- _MATERIAL TO PROCESS_:
▼
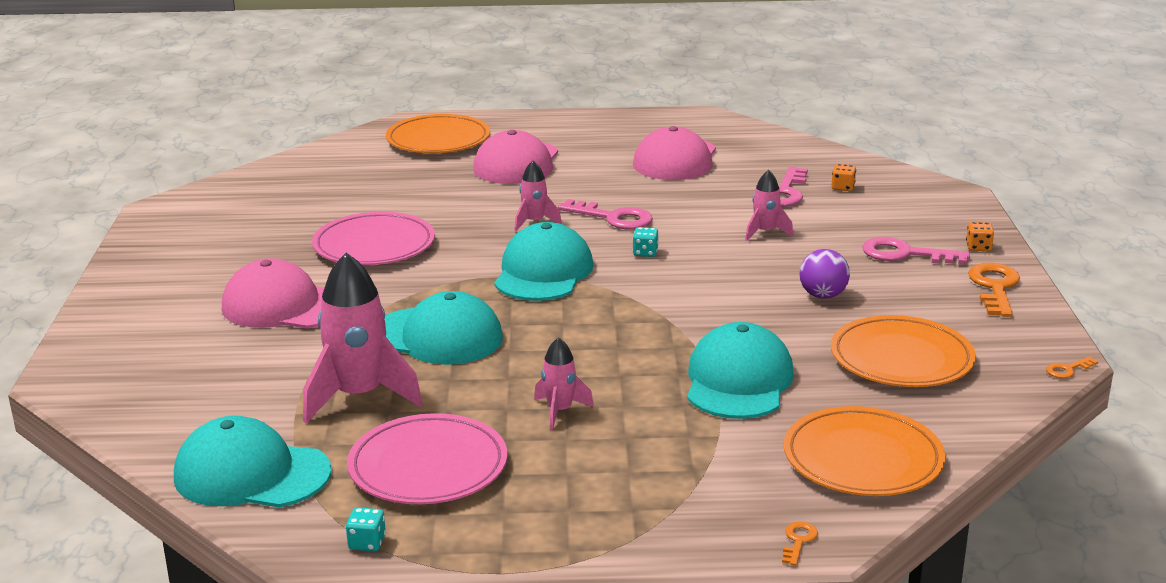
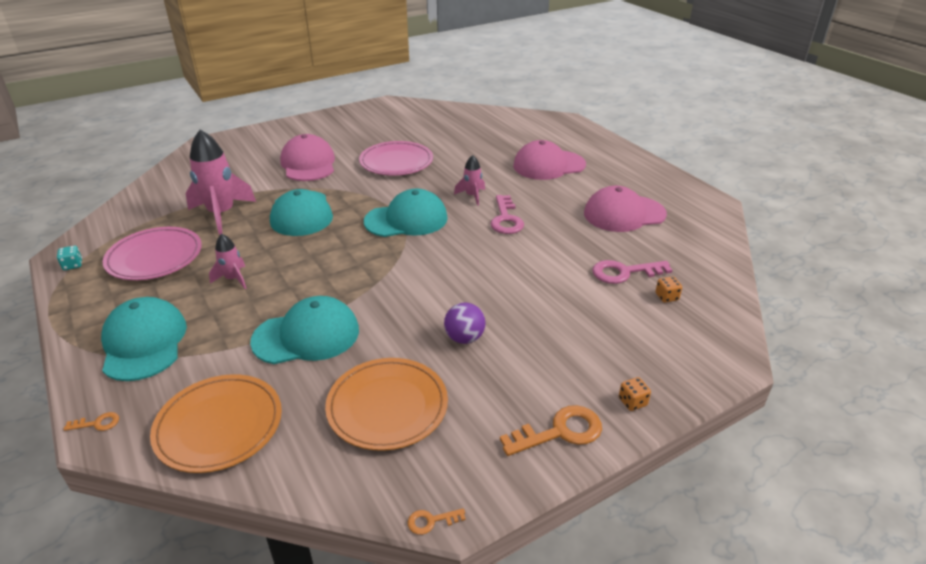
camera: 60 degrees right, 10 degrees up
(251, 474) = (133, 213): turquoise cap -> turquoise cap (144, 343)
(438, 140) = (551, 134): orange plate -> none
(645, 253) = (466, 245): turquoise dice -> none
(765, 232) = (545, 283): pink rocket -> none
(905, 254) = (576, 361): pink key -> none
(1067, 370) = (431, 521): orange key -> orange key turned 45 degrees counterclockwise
▲
- _TO DO_: All of the material should be written out again exactly, apart from the pictures.

- _EXERCISE ANSWER_:
camera: 60 degrees right, 10 degrees up
(251, 474) = (133, 213): turquoise cap -> turquoise cap (144, 343)
(438, 140) = (551, 134): orange plate -> none
(645, 253) = (466, 245): turquoise dice -> none
(765, 232) = (545, 283): pink rocket -> none
(905, 254) = (576, 361): pink key -> none
(1067, 370) = (431, 521): orange key -> orange key turned 45 degrees counterclockwise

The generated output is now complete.